* [Job item]
Leaving out all pictures, transcribe the lines below exactly, from the first through the line containing "(169, 301) = (274, 291): black".

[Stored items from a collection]
◆ ◆ ◆ ◆ ◆ ◆ ◆

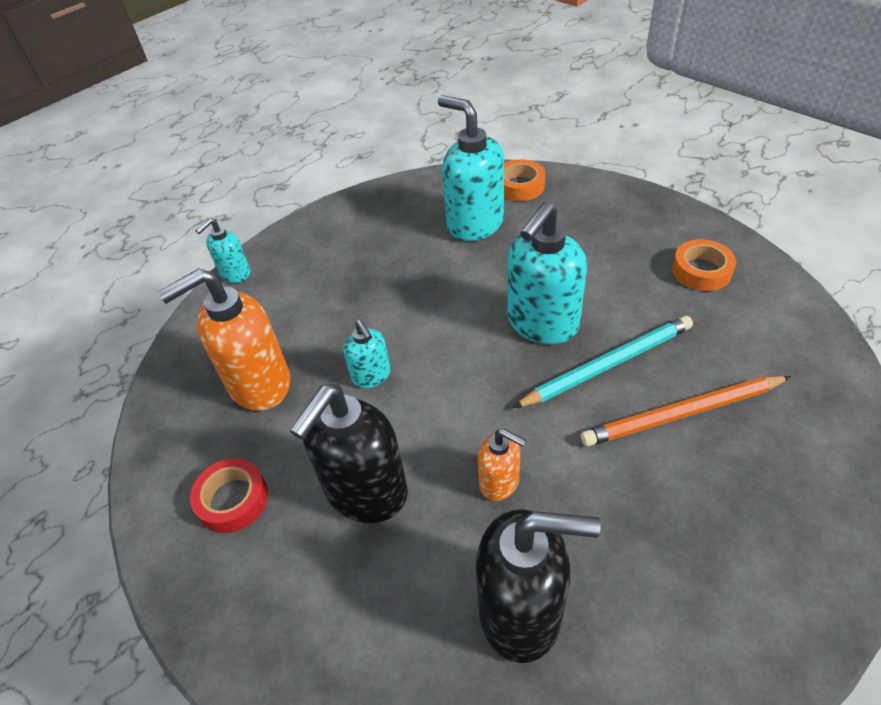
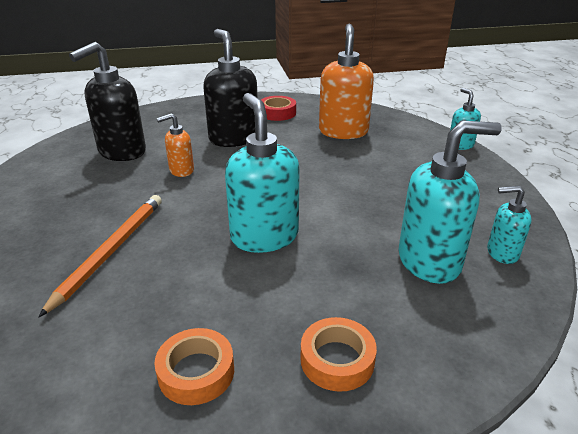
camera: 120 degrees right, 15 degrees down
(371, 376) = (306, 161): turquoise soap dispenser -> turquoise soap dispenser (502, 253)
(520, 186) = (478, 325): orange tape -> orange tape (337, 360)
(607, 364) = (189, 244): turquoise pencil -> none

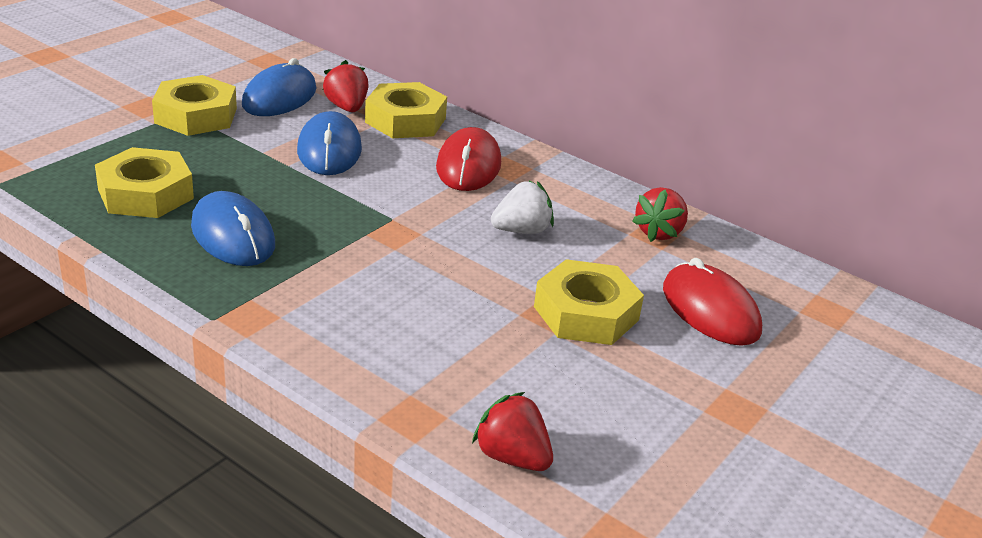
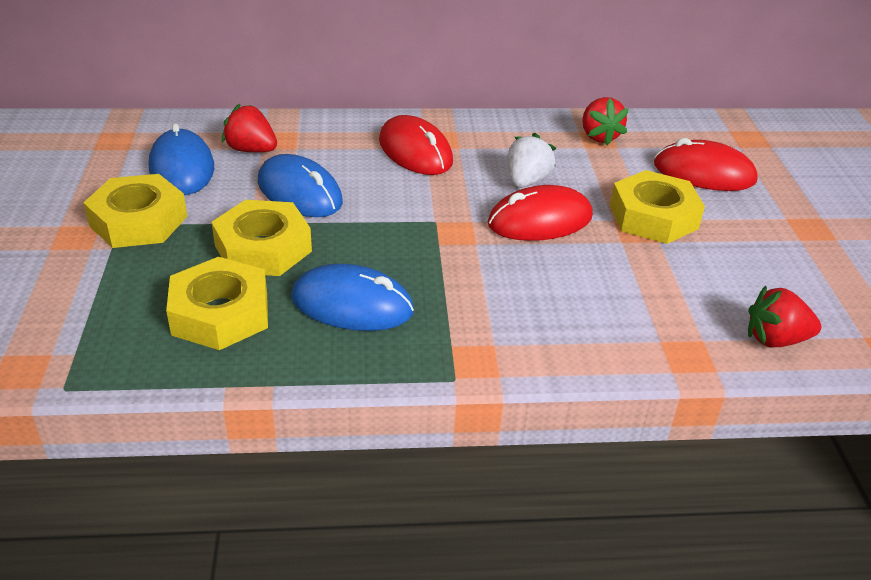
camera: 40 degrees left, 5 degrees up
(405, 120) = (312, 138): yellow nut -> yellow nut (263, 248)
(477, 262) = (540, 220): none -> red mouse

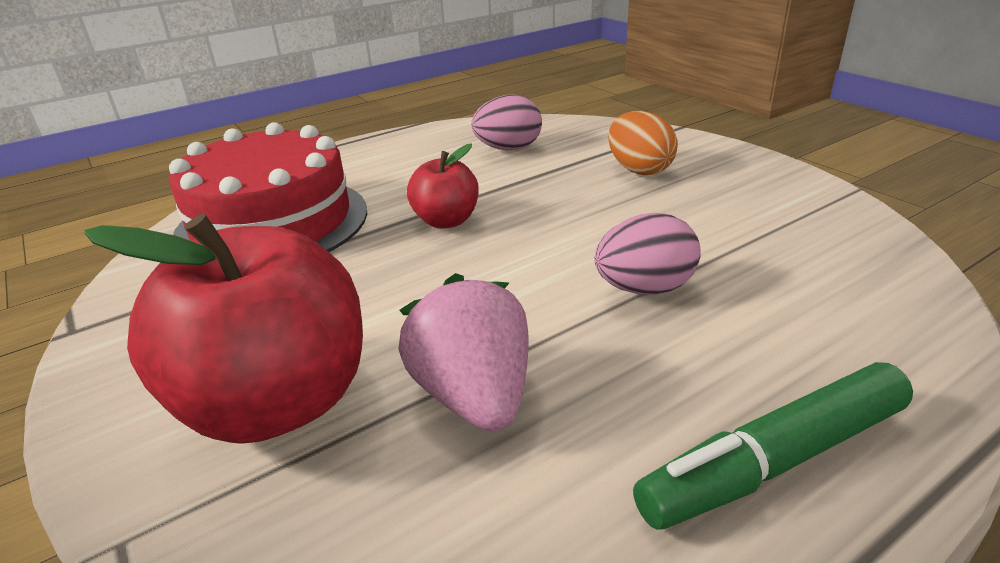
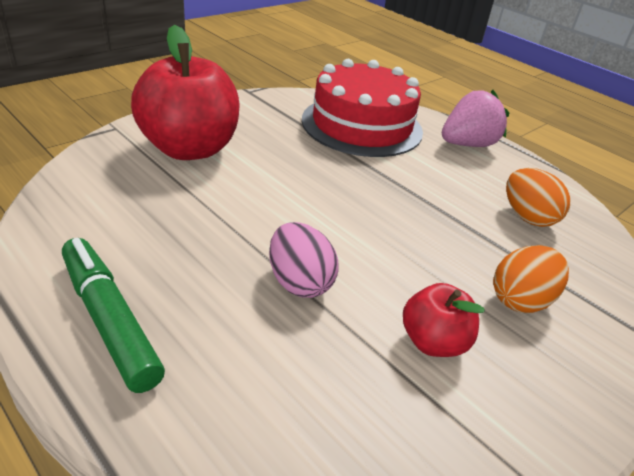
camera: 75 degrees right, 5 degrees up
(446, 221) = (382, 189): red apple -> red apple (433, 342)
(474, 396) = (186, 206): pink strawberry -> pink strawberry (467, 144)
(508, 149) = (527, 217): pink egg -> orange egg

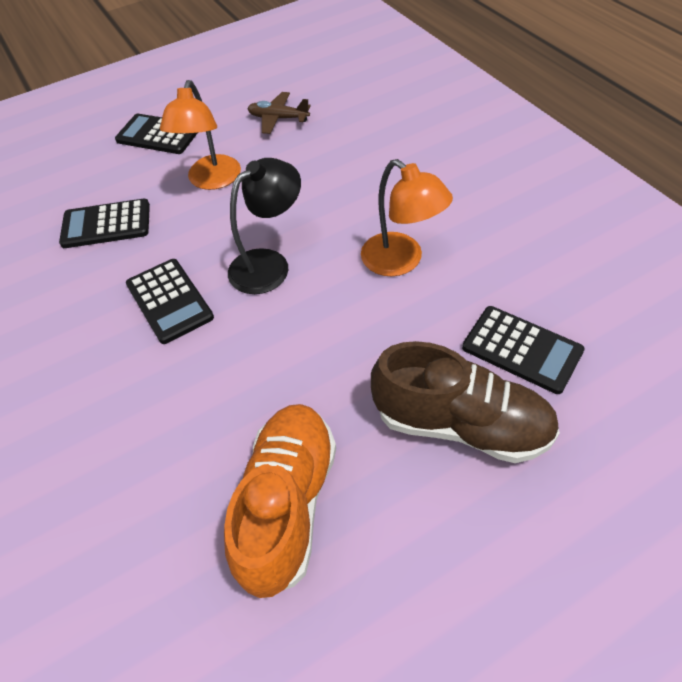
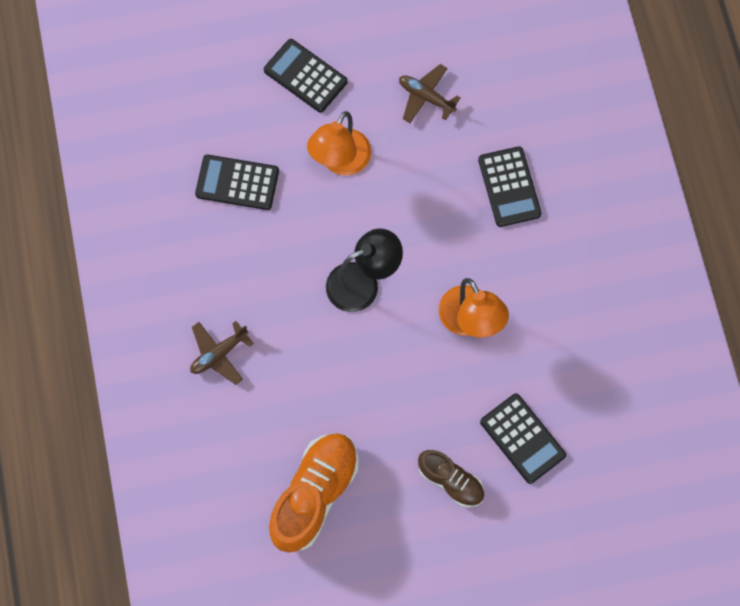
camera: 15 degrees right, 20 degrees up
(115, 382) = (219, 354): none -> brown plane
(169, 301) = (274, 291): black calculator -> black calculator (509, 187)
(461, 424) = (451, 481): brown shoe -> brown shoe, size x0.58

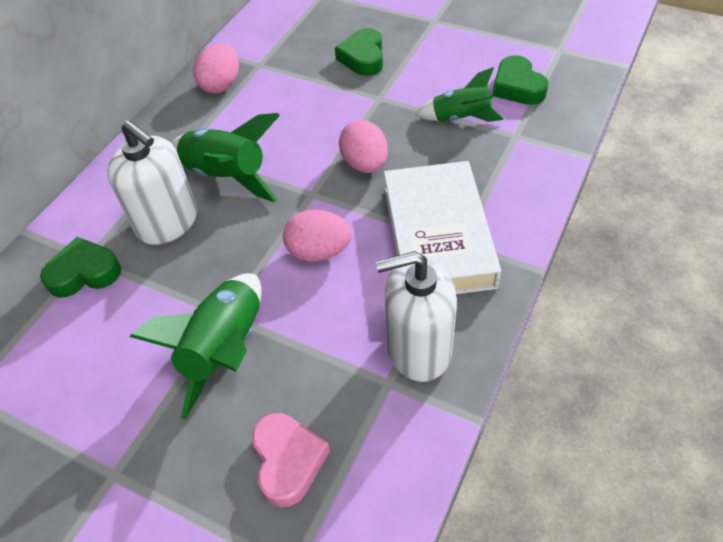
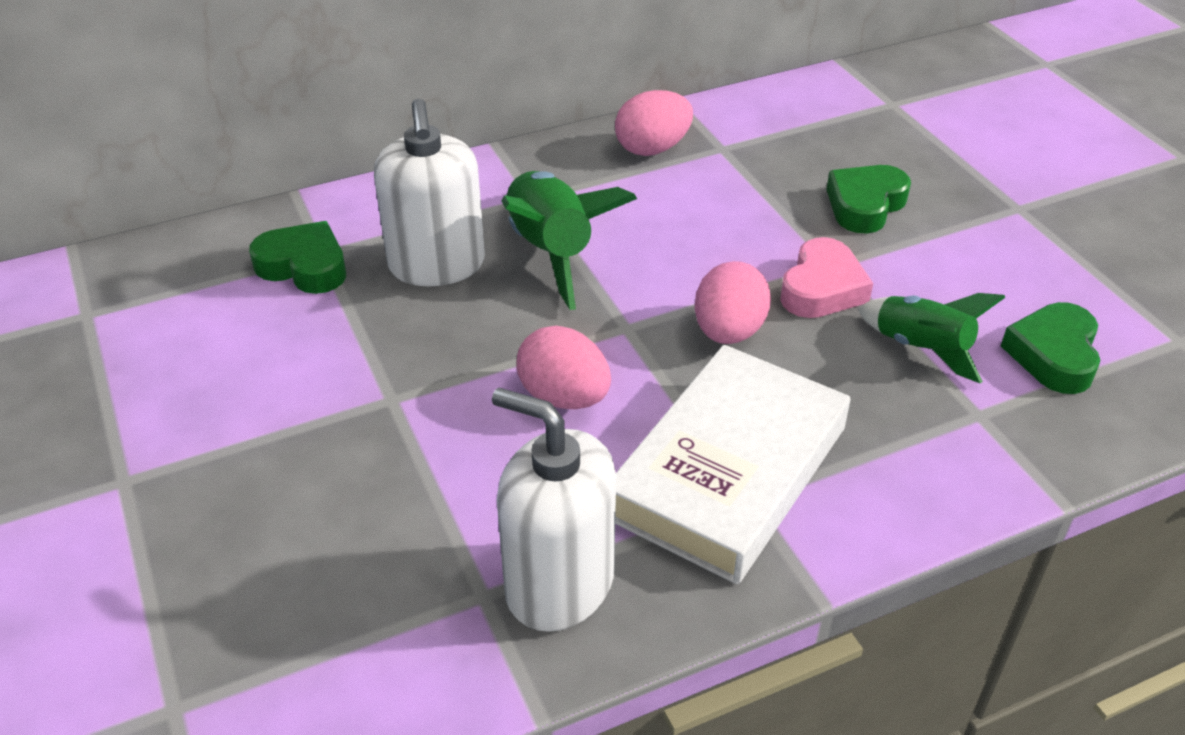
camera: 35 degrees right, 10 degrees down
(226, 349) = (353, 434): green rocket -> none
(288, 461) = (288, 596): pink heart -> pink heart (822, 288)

◆ ◆ ◆ ◆ ◆ ◆ ◆

* [Solution for this exercise]
camera: 120 degrees right, 15 degrees down
(371, 376) = (306, 161): turquoise soap dispenser -> turquoise soap dispenser (502, 253)
(520, 186) = (478, 325): orange tape -> orange tape (337, 360)
(607, 364) = (189, 244): turquoise pencil -> none

camera: 40 degrees left, 5 degrees up
(405, 120) = (312, 138): yellow nut -> yellow nut (263, 248)
(477, 262) = (540, 220): none -> red mouse

camera: 75 degrees right, 5 degrees up
(446, 221) = (382, 189): red apple -> red apple (433, 342)
(474, 396) = (186, 206): pink strawberry -> pink strawberry (467, 144)
(508, 149) = (527, 217): pink egg -> orange egg

camera: 15 degrees right, 20 degrees up
(115, 382) = (219, 354): none -> brown plane
(169, 301) = (274, 291): black calculator -> black calculator (509, 187)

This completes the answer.